*** Excerpted records Section Begins ***

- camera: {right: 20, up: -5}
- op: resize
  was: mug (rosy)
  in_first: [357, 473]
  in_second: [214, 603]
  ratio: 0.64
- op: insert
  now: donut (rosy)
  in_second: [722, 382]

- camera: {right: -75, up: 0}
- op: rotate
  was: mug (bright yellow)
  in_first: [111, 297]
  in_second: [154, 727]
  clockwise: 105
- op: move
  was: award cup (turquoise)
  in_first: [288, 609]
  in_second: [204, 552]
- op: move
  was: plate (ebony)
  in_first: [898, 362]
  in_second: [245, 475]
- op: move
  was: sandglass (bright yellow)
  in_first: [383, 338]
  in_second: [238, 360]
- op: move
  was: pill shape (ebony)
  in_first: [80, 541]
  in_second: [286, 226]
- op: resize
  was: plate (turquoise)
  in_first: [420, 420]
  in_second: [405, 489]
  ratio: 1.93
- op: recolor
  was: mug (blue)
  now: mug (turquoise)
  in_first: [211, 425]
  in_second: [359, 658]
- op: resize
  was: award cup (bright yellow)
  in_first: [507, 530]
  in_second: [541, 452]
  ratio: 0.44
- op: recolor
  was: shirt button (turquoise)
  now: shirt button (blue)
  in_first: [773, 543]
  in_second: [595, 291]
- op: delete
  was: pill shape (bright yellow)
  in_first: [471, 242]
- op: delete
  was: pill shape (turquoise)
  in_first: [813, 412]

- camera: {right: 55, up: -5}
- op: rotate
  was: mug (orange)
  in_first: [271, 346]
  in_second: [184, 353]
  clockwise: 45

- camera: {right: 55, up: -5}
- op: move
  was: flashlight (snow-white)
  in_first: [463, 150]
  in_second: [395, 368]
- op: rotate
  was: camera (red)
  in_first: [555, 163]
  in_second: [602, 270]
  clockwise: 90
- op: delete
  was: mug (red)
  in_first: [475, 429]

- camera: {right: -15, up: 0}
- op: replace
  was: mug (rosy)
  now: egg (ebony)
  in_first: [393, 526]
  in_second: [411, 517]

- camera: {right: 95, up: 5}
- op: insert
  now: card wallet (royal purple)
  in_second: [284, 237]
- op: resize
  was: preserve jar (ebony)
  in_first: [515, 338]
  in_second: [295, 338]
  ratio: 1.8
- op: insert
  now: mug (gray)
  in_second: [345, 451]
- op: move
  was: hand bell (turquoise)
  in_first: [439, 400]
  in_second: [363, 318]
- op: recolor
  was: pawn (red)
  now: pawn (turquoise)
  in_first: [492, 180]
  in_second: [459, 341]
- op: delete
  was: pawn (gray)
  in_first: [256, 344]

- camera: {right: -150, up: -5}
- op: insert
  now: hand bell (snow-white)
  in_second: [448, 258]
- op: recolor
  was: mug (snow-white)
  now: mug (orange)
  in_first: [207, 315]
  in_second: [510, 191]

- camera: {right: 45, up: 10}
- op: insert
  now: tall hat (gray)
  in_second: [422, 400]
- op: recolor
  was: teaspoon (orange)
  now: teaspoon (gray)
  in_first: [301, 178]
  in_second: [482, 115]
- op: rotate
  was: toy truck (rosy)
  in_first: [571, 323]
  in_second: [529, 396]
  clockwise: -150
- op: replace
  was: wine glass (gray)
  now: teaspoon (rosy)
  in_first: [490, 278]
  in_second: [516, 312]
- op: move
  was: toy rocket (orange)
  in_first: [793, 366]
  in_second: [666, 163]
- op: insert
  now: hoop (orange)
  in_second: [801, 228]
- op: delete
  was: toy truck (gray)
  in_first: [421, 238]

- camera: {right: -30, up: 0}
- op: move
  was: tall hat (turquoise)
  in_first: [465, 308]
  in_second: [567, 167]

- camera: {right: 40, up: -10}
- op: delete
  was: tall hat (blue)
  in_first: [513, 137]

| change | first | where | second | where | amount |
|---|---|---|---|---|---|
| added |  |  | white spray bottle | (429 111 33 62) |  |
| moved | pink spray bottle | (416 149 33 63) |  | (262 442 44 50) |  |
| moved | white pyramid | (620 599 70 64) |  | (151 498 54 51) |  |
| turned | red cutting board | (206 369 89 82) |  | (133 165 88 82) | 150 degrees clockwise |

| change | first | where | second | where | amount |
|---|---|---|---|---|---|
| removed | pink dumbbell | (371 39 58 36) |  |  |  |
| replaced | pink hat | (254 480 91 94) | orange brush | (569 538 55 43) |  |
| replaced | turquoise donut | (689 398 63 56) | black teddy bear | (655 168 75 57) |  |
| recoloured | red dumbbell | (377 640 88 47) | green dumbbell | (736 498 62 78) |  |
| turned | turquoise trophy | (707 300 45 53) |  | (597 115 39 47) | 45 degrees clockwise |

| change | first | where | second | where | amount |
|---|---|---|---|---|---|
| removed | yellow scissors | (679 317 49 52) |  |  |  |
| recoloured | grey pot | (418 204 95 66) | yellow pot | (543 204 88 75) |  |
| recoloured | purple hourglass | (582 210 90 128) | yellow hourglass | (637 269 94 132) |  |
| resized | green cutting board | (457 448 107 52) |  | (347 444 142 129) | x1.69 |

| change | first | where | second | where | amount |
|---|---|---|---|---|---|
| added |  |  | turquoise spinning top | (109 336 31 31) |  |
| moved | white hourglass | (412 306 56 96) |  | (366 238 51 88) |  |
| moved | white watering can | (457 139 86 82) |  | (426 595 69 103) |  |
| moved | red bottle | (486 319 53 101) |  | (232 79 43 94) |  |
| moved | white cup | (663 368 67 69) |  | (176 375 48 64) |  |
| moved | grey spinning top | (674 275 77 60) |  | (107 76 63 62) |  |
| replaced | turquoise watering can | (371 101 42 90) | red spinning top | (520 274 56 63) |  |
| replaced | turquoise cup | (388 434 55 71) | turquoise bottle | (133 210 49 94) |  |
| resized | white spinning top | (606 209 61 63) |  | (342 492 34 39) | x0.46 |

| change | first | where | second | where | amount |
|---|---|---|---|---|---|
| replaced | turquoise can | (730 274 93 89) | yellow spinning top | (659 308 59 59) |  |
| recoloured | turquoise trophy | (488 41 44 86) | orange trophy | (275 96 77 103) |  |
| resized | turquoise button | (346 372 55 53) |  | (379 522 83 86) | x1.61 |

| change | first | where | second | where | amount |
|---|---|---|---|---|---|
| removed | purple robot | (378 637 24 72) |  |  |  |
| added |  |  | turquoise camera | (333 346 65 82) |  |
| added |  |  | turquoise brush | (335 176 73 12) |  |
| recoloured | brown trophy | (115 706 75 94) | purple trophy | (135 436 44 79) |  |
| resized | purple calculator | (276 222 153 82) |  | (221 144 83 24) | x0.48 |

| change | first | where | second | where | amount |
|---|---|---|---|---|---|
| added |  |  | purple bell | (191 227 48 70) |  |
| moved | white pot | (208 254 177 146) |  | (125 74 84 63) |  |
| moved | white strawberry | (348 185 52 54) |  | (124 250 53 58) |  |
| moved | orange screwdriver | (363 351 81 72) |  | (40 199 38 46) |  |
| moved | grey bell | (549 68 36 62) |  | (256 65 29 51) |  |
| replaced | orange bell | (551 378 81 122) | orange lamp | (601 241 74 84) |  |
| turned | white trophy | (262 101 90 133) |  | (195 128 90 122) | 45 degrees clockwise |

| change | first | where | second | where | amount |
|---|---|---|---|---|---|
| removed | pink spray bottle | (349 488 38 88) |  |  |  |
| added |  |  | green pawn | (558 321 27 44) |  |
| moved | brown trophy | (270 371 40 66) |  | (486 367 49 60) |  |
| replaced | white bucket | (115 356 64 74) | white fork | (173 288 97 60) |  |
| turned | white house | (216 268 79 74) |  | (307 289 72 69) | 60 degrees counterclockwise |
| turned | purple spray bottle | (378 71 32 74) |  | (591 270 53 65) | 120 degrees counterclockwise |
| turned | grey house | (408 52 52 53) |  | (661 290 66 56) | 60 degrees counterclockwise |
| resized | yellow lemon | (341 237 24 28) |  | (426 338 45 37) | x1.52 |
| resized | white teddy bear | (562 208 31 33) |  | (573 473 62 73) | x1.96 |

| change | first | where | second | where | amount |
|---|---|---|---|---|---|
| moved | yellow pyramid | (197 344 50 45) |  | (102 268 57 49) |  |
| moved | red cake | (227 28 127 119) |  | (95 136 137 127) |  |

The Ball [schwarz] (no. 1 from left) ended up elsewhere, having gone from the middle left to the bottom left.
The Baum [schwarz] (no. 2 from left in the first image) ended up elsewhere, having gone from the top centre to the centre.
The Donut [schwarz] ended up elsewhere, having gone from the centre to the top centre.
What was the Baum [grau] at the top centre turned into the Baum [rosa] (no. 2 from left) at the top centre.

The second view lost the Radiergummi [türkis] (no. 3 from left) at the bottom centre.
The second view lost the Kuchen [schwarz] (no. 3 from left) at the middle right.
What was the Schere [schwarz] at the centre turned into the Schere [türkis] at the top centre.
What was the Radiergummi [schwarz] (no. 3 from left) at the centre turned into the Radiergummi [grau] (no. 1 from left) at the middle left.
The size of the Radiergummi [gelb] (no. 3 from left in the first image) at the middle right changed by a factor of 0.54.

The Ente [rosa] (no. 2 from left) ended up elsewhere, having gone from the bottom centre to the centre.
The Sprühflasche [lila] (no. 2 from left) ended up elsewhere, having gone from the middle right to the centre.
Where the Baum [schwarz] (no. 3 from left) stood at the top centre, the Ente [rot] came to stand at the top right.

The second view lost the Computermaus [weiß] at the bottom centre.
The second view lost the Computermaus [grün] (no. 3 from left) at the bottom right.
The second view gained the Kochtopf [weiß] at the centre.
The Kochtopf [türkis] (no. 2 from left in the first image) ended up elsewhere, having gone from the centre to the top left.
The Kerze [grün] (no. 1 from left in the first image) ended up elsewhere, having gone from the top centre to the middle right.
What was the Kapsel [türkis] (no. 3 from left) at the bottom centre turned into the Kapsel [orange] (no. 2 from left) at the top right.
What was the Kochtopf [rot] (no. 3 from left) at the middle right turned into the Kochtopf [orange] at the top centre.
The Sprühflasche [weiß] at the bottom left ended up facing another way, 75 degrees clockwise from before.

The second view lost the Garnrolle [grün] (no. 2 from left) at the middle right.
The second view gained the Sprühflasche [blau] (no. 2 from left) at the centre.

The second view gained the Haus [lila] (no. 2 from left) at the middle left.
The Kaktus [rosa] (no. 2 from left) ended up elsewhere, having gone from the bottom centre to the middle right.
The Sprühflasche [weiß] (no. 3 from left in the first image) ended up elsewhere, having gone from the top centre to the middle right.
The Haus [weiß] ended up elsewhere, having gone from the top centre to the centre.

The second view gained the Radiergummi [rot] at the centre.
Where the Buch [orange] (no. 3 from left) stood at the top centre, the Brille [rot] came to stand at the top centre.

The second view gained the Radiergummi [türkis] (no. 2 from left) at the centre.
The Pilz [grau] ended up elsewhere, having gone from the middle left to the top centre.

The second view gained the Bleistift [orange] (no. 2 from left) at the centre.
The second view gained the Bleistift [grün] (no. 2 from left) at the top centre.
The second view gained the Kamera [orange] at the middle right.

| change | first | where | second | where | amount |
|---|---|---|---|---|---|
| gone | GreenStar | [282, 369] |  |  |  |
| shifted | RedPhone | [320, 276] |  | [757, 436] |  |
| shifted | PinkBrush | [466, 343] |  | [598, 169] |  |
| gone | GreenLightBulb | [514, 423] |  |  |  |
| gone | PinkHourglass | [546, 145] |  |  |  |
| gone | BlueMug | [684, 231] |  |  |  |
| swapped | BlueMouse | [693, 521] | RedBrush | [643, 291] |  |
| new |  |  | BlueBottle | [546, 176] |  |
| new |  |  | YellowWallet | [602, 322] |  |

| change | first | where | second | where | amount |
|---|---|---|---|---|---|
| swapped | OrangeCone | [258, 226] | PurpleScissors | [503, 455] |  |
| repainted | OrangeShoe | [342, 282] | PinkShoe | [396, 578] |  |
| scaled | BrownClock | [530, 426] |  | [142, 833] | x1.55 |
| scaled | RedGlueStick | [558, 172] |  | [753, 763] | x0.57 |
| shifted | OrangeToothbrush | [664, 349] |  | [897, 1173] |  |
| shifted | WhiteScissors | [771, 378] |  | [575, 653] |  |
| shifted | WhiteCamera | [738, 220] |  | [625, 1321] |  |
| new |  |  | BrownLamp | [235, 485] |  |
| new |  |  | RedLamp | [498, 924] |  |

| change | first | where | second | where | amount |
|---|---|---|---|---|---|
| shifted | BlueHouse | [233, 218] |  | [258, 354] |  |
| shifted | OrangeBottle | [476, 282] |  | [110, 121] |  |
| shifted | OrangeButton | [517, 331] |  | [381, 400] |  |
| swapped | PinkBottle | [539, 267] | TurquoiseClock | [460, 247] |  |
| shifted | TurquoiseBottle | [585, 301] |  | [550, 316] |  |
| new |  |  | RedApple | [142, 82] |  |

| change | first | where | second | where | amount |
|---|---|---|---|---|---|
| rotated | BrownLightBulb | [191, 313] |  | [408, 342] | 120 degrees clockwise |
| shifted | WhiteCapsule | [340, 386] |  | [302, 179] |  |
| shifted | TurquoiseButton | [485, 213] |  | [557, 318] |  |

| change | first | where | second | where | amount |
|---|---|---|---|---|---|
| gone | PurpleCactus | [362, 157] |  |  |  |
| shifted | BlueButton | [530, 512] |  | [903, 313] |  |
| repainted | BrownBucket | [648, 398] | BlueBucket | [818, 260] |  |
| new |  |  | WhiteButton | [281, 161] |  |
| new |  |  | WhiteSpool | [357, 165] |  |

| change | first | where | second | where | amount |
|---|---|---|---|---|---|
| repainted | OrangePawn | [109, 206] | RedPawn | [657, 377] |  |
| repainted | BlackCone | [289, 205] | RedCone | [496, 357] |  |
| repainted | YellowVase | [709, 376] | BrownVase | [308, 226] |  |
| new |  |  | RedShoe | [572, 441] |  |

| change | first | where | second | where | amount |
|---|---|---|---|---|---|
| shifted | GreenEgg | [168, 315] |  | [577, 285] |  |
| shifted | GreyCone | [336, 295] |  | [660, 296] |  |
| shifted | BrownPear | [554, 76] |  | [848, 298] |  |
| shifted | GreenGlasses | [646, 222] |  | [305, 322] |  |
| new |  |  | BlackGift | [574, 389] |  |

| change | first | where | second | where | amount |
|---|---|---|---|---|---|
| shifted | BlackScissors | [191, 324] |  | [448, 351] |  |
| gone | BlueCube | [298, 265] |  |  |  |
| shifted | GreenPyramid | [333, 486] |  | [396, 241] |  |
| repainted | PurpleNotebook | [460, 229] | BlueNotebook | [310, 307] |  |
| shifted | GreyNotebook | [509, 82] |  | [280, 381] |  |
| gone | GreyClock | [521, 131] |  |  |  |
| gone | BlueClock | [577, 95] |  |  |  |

*** Excerpted records Section Ends ***

• [Work to complete]
Quote, with nothing altered, all lines from the start of the entries to the line that carries "now: donut (rosy)", inclusive.

• [Response to the task]
- camera: {right: 20, up: -5}
- op: resize
  was: mug (rosy)
  in_first: [357, 473]
  in_second: [214, 603]
  ratio: 0.64
- op: insert
  now: donut (rosy)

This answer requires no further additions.